## EXERCISE DETAILS
Your task is to repeat all of the data exactly while excluding the pictures.

Image change detection data
BEGIN

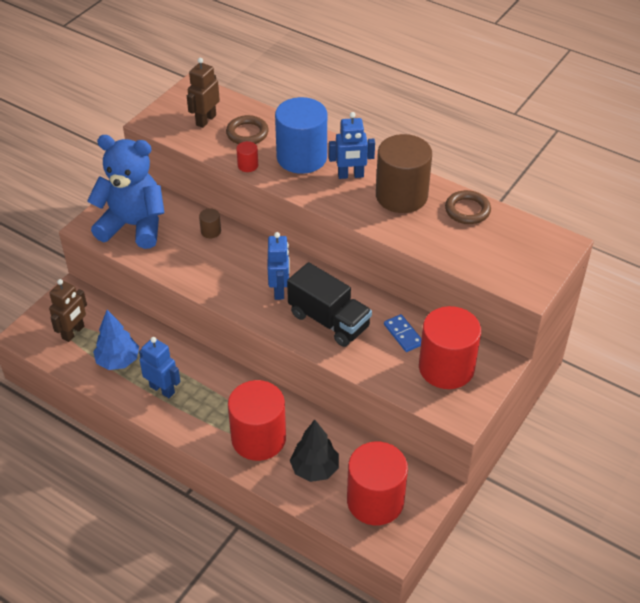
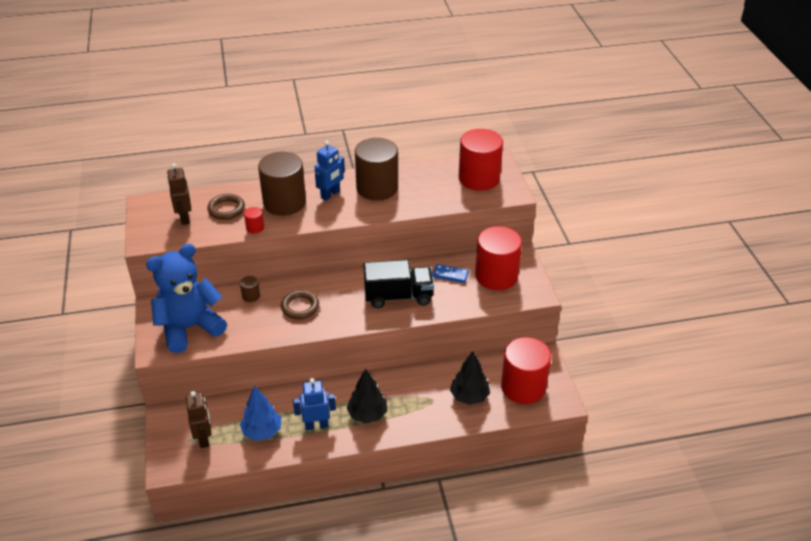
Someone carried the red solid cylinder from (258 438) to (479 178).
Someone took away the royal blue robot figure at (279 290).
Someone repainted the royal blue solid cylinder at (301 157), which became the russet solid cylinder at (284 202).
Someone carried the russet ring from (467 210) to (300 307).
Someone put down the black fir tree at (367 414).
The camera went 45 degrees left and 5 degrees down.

END

## SOLUTION FOR THIS PROBLEM
Someone carried the red solid cylinder from (258 438) to (479 178).
Someone took away the royal blue robot figure at (279 290).
Someone repainted the royal blue solid cylinder at (301 157), which became the russet solid cylinder at (284 202).
Someone carried the russet ring from (467 210) to (300 307).
Someone put down the black fir tree at (367 414).
The camera went 45 degrees left and 5 degrees down.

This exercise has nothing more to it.